── Given data ──

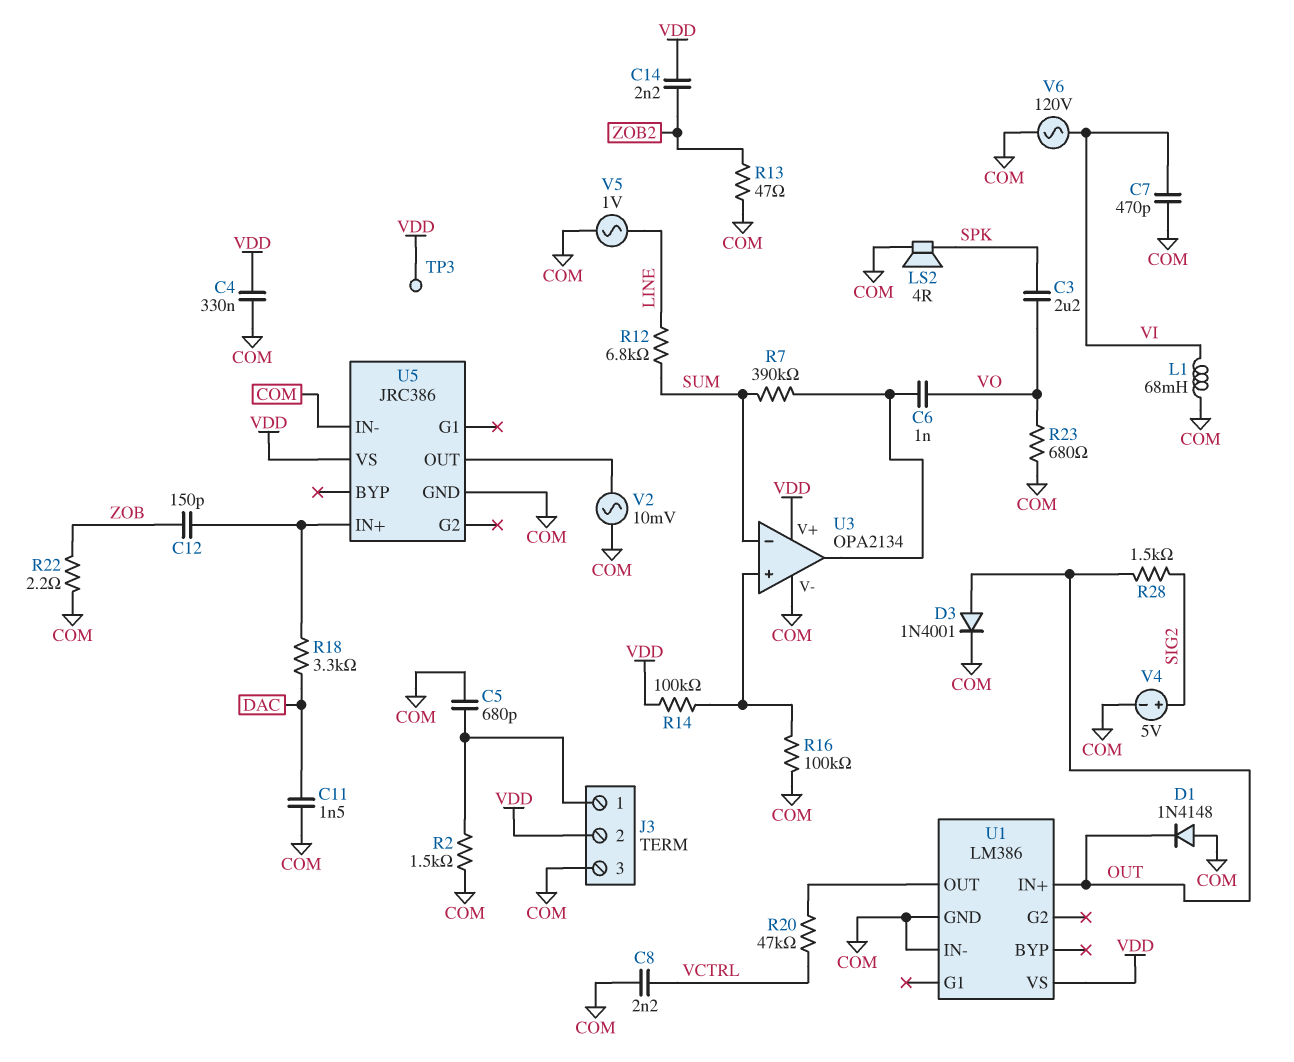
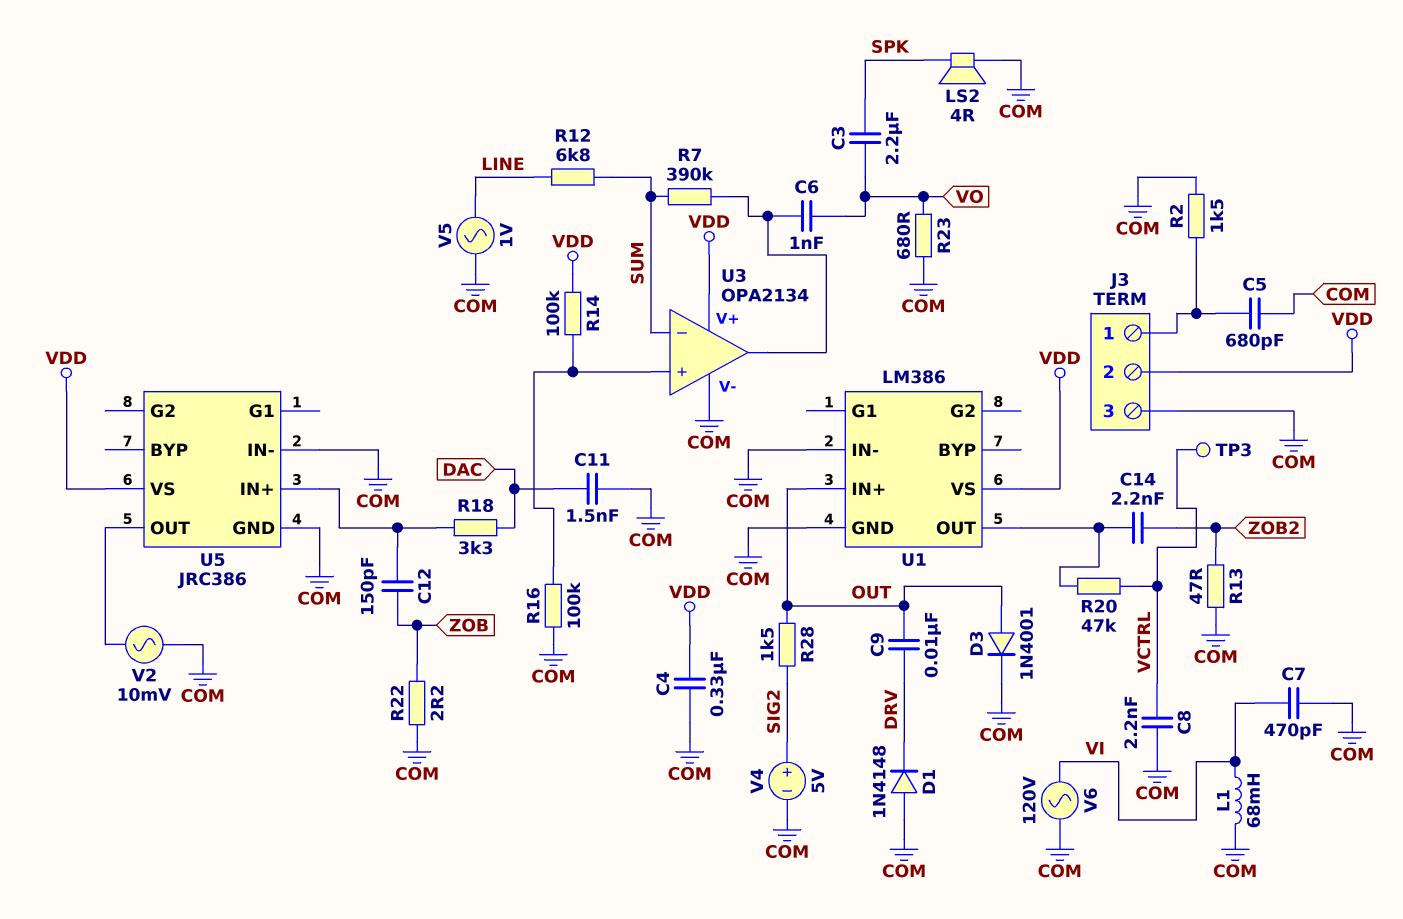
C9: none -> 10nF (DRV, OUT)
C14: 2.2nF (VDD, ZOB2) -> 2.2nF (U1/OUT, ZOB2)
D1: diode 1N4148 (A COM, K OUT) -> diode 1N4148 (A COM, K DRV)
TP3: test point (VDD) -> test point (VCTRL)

───
── Given data ──

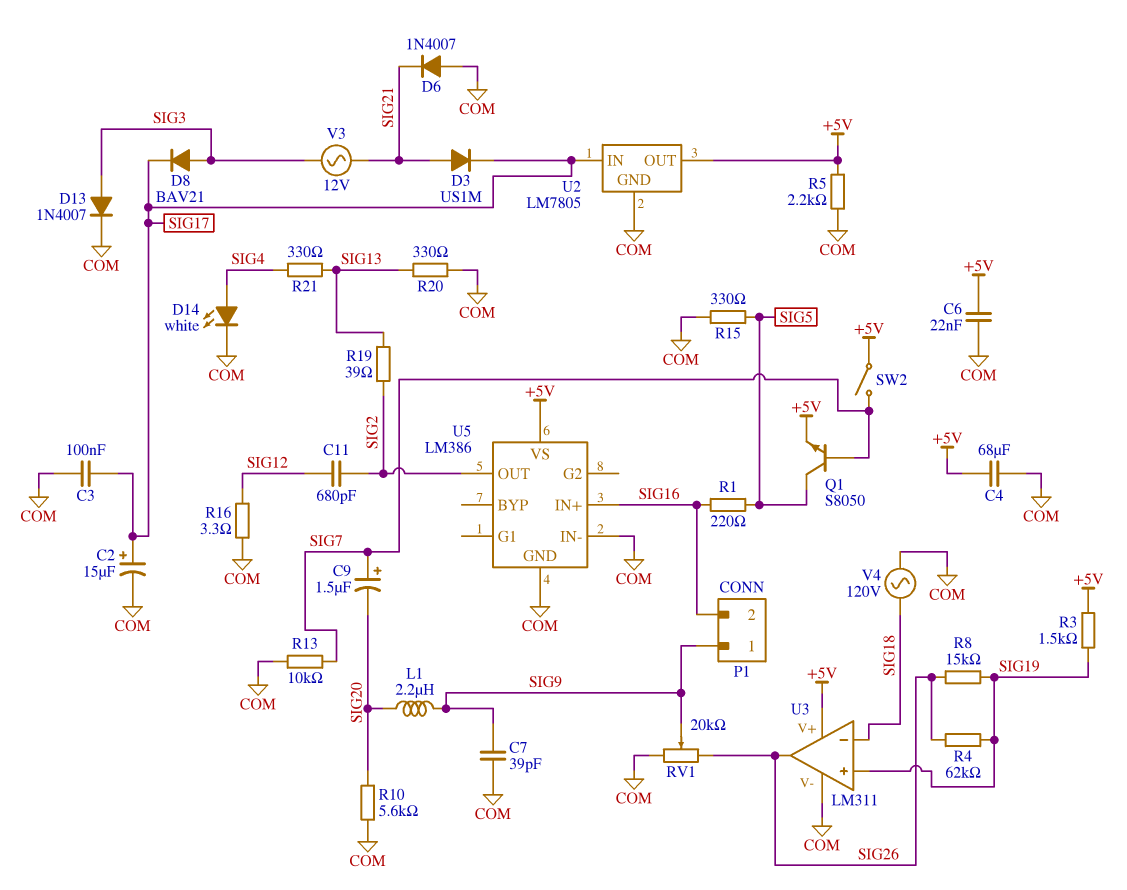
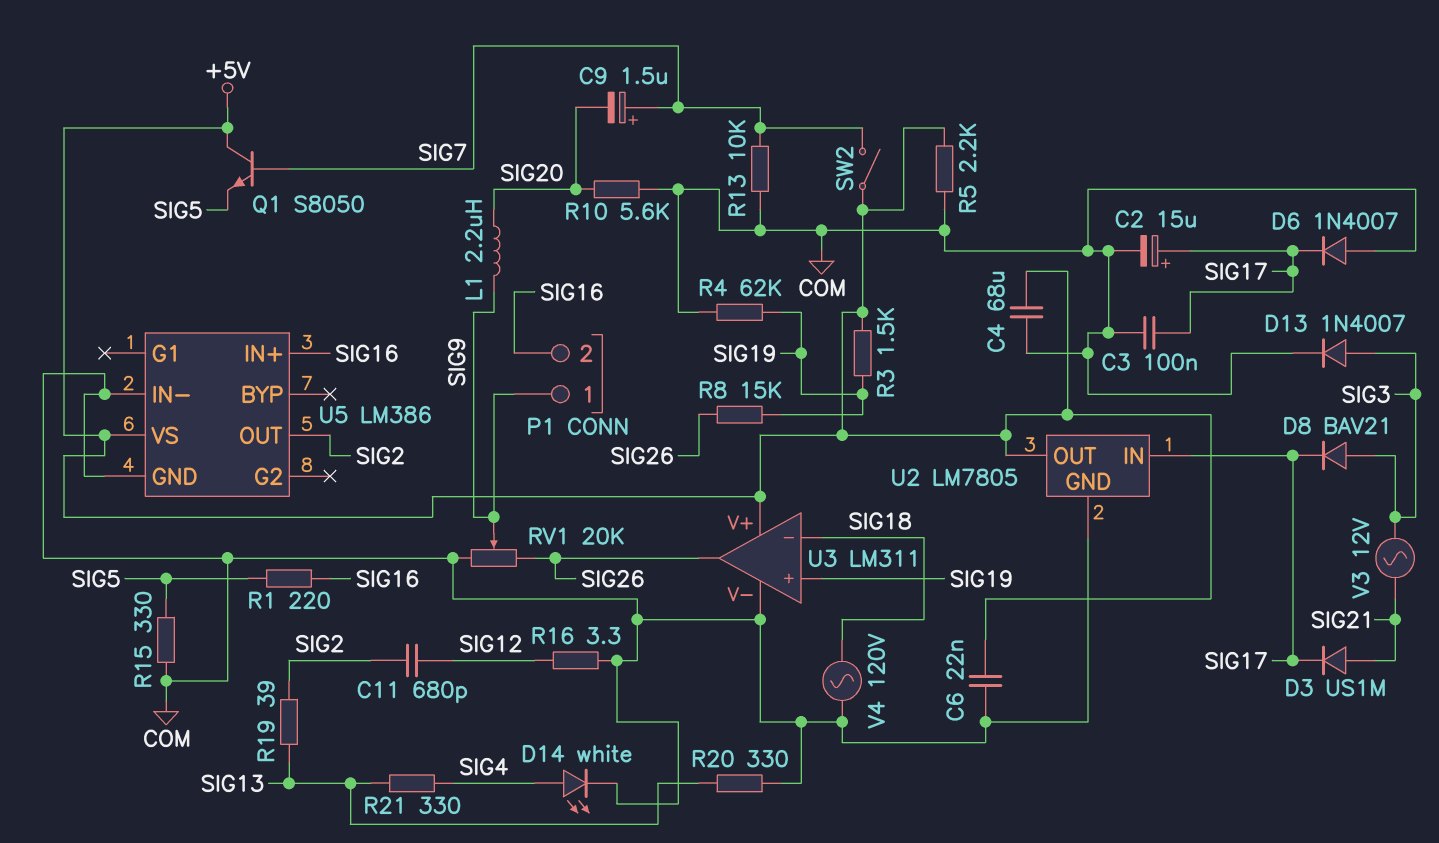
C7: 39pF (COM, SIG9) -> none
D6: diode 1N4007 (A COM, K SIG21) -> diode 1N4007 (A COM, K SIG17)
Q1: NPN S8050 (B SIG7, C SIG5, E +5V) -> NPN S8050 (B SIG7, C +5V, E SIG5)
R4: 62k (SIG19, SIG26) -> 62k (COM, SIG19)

───
── Given data ──

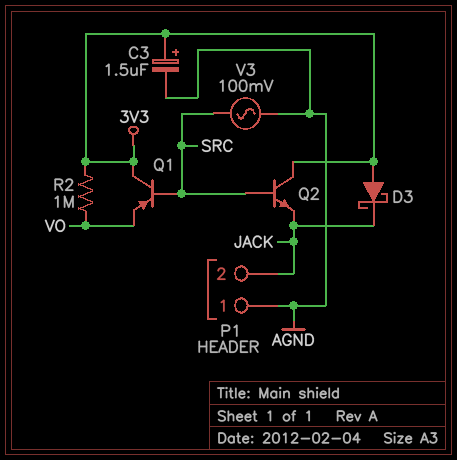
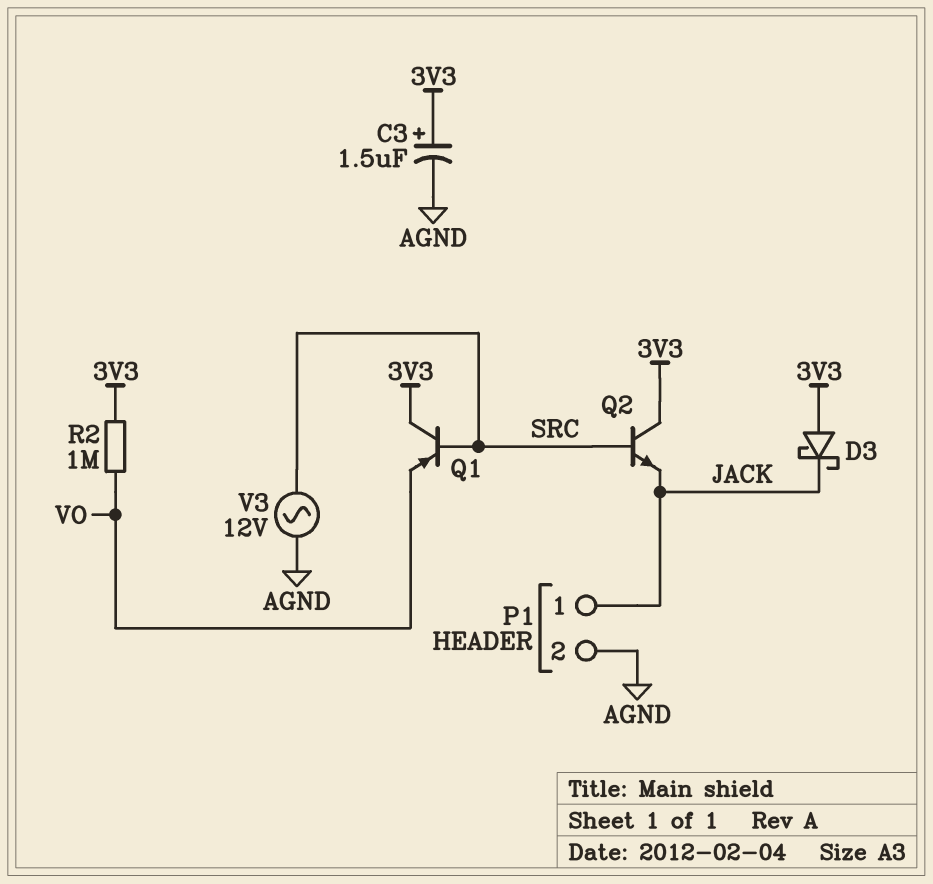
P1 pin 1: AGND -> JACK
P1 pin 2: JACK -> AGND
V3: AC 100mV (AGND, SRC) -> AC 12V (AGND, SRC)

───

*Task brief*.
Your task is to retype the entries verbatim, starting with the line that holds "D6: diode 1N4007" and stopping after the line that holds "R4: 62k (SIG19, SIG26) -> 62k (COM, SIG19)".

*Response to the exercise*.
D6: diode 1N4007 (A COM, K SIG21) -> diode 1N4007 (A COM, K SIG17)
Q1: NPN S8050 (B SIG7, C SIG5, E +5V) -> NPN S8050 (B SIG7, C +5V, E SIG5)
R4: 62k (SIG19, SIG26) -> 62k (COM, SIG19)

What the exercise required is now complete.